Task brief
Restate verbatim the span of lines below between the line with "camera: 15 degrees right, 10 degrees down" and the line with "(149, 162) = (949, 295): white", including those two lines, and only that span.

[Dataset entries]
----------
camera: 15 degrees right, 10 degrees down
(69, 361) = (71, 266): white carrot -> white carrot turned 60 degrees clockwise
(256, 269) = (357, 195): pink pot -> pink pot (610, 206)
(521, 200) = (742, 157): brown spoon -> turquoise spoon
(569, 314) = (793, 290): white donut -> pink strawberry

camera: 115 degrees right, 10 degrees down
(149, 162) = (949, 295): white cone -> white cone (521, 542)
----------
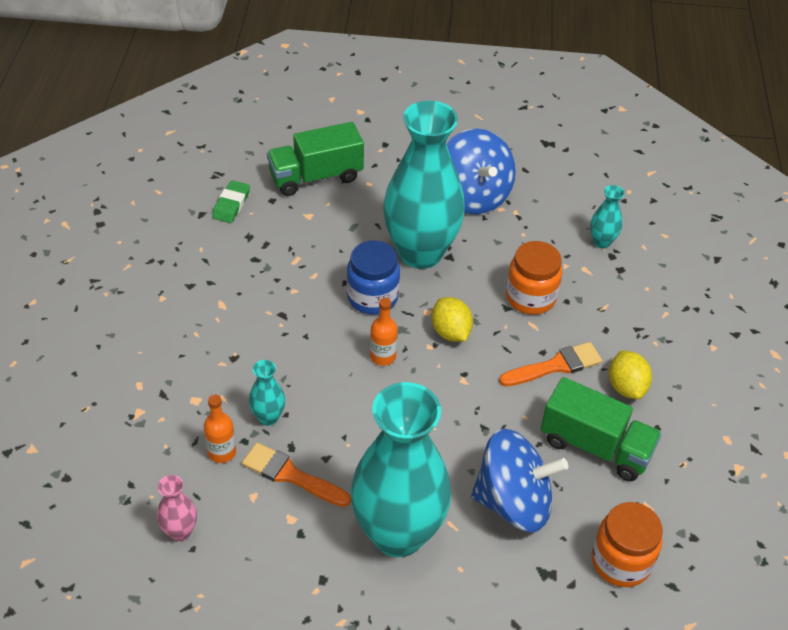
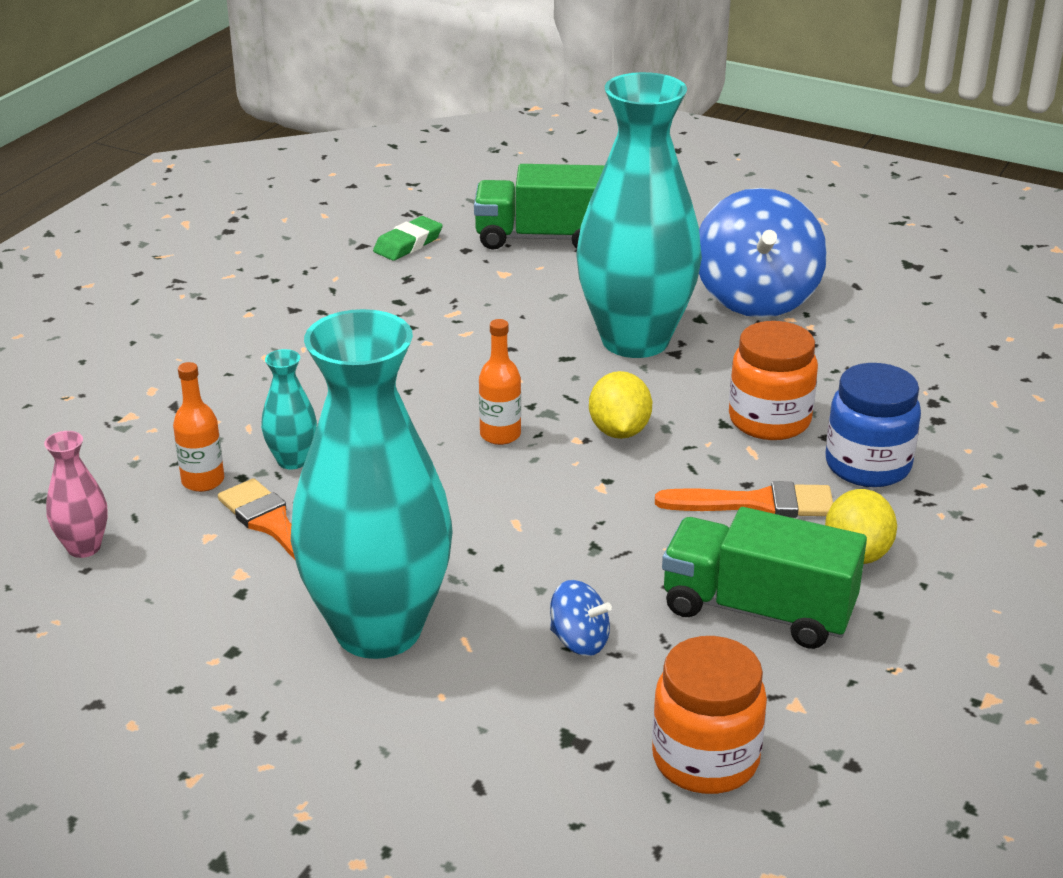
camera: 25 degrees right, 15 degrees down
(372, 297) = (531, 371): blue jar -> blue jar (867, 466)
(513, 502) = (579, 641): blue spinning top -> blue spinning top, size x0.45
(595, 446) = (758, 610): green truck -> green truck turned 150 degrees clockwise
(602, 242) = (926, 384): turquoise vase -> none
----------
Output for this task
camera: 15 degrees right, 10 degrees down
(69, 361) = (71, 266): white carrot -> white carrot turned 60 degrees clockwise
(256, 269) = (357, 195): pink pot -> pink pot (610, 206)
(521, 200) = (742, 157): brown spoon -> turquoise spoon
(569, 314) = (793, 290): white donut -> pink strawberry

camera: 115 degrees right, 10 degrees down
(149, 162) = (949, 295): white cone -> white cone (521, 542)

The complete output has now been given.